How to complete this task: Output exactly the lines from the one holding "brown banana [379,394,444,422]" through the final line of the entries.

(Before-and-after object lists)
++++++++
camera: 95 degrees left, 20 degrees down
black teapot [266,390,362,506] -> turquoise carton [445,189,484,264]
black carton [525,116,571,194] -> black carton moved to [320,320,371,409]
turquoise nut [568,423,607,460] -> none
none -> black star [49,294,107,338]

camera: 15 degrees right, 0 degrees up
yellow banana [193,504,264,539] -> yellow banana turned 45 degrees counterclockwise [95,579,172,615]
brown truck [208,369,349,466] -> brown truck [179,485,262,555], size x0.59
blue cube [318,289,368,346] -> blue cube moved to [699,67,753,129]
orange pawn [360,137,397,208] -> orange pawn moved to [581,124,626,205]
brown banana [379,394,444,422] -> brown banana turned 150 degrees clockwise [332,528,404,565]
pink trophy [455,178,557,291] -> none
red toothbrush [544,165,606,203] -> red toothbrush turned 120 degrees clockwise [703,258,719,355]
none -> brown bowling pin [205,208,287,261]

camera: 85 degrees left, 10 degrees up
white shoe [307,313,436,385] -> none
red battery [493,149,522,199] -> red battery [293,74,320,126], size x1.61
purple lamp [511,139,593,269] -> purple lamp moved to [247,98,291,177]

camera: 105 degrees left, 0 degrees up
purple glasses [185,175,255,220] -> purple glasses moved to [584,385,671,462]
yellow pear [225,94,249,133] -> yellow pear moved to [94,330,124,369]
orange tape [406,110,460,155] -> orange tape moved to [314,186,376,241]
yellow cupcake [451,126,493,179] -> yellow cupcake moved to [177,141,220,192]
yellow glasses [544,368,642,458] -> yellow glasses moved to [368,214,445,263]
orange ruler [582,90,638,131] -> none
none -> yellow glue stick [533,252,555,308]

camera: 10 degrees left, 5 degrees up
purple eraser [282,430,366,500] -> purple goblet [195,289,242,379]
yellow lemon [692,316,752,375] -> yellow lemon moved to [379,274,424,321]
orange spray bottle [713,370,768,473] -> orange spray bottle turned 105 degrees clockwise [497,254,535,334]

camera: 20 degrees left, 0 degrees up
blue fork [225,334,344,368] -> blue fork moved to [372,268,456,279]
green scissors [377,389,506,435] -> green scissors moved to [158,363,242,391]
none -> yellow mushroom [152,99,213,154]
++++++++
Answer for this exercise:
brown banana [379,394,444,422] -> brown banana turned 150 degrees clockwise [332,528,404,565]
pink trophy [455,178,557,291] -> none
red toothbrush [544,165,606,203] -> red toothbrush turned 120 degrees clockwise [703,258,719,355]
none -> brown bowling pin [205,208,287,261]

camera: 85 degrees left, 10 degrees up
white shoe [307,313,436,385] -> none
red battery [493,149,522,199] -> red battery [293,74,320,126], size x1.61
purple lamp [511,139,593,269] -> purple lamp moved to [247,98,291,177]

camera: 105 degrees left, 0 degrees up
purple glasses [185,175,255,220] -> purple glasses moved to [584,385,671,462]
yellow pear [225,94,249,133] -> yellow pear moved to [94,330,124,369]
orange tape [406,110,460,155] -> orange tape moved to [314,186,376,241]
yellow cupcake [451,126,493,179] -> yellow cupcake moved to [177,141,220,192]
yellow glasses [544,368,642,458] -> yellow glasses moved to [368,214,445,263]
orange ruler [582,90,638,131] -> none
none -> yellow glue stick [533,252,555,308]

camera: 10 degrees left, 5 degrees up
purple eraser [282,430,366,500] -> purple goblet [195,289,242,379]
yellow lemon [692,316,752,375] -> yellow lemon moved to [379,274,424,321]
orange spray bottle [713,370,768,473] -> orange spray bottle turned 105 degrees clockwise [497,254,535,334]

camera: 20 degrees left, 0 degrees up
blue fork [225,334,344,368] -> blue fork moved to [372,268,456,279]
green scissors [377,389,506,435] -> green scissors moved to [158,363,242,391]
none -> yellow mushroom [152,99,213,154]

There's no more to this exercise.